_Exercise instructions_:
The result should be every line that contains the word "button", taken from the material.
___ Supplied material
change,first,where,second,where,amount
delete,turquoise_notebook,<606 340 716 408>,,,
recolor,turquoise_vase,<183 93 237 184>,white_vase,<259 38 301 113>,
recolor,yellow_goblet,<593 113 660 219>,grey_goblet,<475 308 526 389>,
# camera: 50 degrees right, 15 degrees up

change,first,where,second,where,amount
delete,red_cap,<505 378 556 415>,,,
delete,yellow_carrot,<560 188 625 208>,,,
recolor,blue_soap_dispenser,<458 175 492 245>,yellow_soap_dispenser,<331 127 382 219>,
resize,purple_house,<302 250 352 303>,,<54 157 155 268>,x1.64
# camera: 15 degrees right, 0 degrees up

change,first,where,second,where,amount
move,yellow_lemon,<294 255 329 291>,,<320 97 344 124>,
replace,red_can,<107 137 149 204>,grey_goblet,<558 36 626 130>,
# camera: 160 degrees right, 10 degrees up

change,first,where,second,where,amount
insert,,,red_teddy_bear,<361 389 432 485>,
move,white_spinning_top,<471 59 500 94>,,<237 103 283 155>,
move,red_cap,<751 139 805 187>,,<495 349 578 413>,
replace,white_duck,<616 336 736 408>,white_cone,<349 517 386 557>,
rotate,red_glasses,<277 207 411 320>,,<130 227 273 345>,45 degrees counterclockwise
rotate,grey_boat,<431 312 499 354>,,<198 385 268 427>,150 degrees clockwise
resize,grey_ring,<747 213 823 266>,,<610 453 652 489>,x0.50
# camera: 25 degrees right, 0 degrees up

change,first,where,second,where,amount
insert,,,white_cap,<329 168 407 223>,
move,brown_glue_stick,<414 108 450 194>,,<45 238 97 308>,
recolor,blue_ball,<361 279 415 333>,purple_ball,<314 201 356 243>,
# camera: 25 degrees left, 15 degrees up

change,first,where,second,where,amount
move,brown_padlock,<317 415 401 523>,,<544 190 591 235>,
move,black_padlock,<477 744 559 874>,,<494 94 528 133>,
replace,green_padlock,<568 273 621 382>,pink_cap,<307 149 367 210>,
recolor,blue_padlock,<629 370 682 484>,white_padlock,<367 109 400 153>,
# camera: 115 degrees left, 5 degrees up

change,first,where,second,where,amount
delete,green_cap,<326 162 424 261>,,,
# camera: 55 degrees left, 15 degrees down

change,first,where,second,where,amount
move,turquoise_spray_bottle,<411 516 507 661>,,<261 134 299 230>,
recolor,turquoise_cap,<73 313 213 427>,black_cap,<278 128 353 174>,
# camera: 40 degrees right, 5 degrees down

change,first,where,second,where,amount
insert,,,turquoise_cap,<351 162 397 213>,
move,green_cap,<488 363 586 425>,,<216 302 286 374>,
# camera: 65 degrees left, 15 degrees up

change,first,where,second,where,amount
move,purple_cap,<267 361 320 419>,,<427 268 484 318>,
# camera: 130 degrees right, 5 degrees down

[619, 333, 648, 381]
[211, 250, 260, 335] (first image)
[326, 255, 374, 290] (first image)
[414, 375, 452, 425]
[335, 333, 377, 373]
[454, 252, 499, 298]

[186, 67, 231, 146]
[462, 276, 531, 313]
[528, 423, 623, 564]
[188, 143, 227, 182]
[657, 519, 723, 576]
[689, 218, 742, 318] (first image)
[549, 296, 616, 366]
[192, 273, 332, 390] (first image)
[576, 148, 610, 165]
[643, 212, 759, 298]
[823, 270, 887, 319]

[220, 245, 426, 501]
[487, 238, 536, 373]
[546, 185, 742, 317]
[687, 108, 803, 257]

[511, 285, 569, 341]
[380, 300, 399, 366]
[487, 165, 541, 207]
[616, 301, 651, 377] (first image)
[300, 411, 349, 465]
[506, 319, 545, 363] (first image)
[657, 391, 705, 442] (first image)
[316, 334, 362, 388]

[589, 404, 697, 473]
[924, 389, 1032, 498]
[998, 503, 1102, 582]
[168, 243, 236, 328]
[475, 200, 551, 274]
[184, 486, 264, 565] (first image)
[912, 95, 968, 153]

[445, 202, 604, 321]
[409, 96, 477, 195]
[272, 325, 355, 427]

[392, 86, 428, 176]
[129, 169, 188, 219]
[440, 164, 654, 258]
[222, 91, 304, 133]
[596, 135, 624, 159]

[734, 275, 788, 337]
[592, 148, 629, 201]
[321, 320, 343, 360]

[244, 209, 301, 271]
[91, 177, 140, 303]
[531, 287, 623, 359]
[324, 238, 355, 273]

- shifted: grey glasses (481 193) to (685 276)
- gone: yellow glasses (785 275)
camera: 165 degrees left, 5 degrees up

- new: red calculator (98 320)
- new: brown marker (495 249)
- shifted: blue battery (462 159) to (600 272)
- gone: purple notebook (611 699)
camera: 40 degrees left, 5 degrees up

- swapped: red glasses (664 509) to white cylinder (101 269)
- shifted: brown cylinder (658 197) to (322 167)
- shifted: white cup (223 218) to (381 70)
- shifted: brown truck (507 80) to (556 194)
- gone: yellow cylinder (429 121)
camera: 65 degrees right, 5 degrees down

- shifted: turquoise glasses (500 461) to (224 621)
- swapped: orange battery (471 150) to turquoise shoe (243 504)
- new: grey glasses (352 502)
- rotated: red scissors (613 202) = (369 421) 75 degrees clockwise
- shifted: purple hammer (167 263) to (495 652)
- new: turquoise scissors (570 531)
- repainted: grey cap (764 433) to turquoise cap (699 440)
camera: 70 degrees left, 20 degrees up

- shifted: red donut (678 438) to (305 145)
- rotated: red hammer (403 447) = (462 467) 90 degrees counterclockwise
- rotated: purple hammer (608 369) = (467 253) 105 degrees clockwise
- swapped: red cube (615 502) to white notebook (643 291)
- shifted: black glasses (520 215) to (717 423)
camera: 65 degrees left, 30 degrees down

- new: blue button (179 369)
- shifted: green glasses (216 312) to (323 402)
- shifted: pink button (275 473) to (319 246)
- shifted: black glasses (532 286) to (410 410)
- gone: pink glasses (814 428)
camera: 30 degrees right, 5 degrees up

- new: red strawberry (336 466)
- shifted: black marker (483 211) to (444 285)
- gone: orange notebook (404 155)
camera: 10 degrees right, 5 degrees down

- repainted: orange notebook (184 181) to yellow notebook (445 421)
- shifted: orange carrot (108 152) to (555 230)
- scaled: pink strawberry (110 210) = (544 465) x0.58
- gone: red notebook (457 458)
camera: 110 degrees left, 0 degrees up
______
_Expected answer_:
- new: blue button (179 369)
- shifted: pink button (275 473) to (319 246)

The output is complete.